Excerpted data:
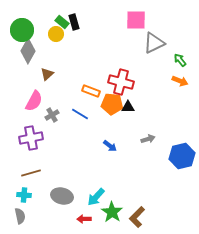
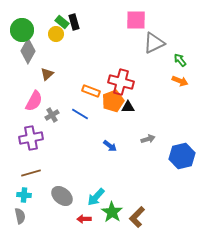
orange pentagon: moved 1 px right, 3 px up; rotated 25 degrees counterclockwise
gray ellipse: rotated 25 degrees clockwise
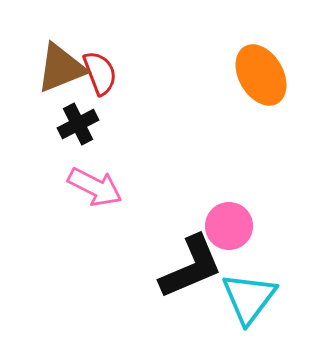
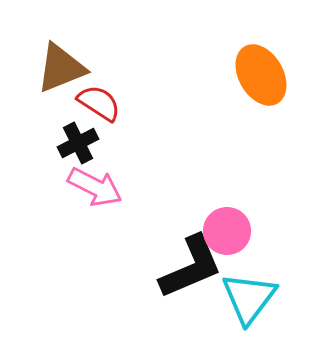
red semicircle: moved 1 px left, 30 px down; rotated 36 degrees counterclockwise
black cross: moved 19 px down
pink circle: moved 2 px left, 5 px down
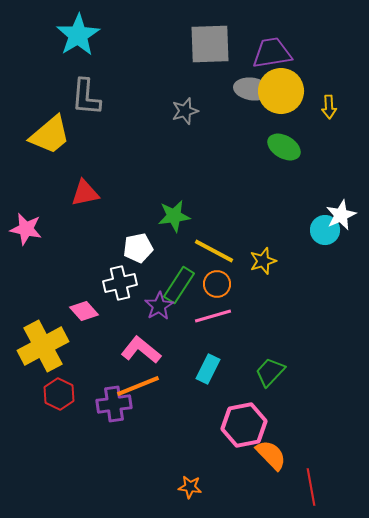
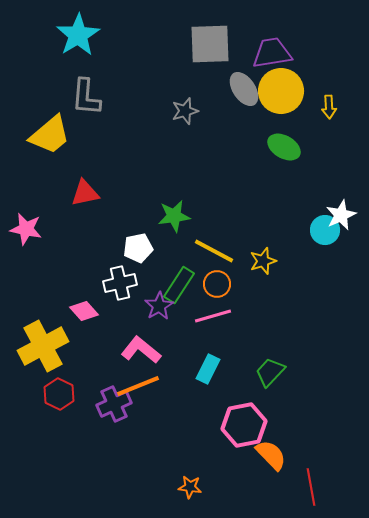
gray ellipse: moved 8 px left; rotated 48 degrees clockwise
purple cross: rotated 16 degrees counterclockwise
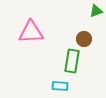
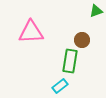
brown circle: moved 2 px left, 1 px down
green rectangle: moved 2 px left
cyan rectangle: rotated 42 degrees counterclockwise
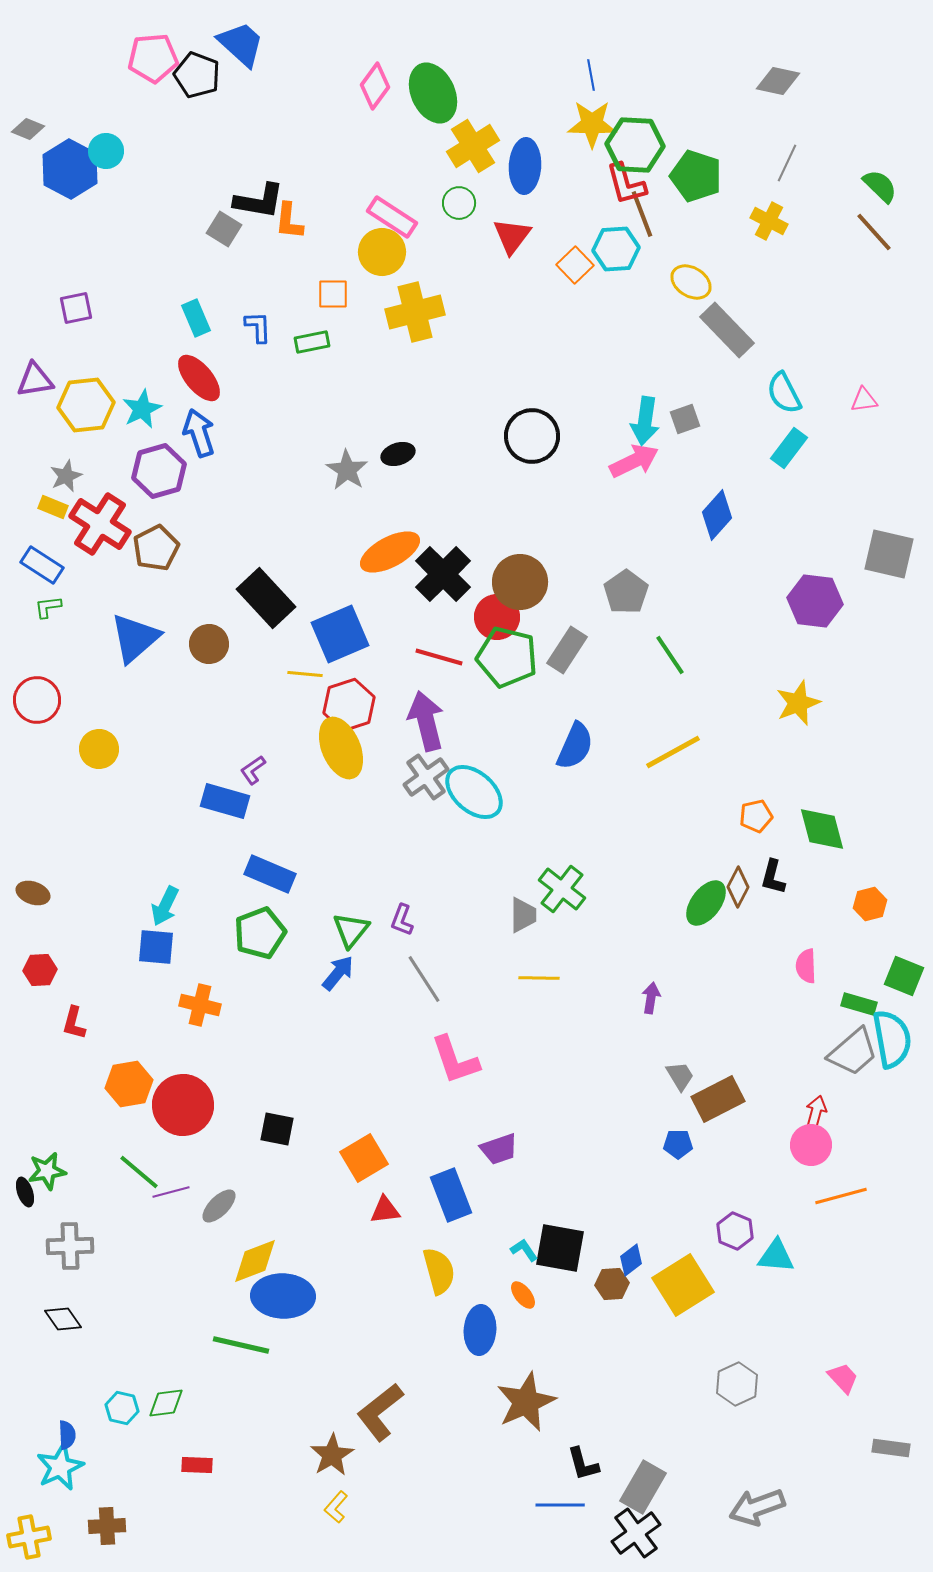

What you should do: Do not copy pictures. Restate exactly the lines from the one containing "gray ellipse: moved" through the last line of the records.

Response box:
gray ellipse: moved 8 px left; rotated 48 degrees clockwise
purple cross: rotated 16 degrees counterclockwise
brown circle: moved 2 px left, 1 px down
green rectangle: moved 2 px left
cyan rectangle: rotated 42 degrees counterclockwise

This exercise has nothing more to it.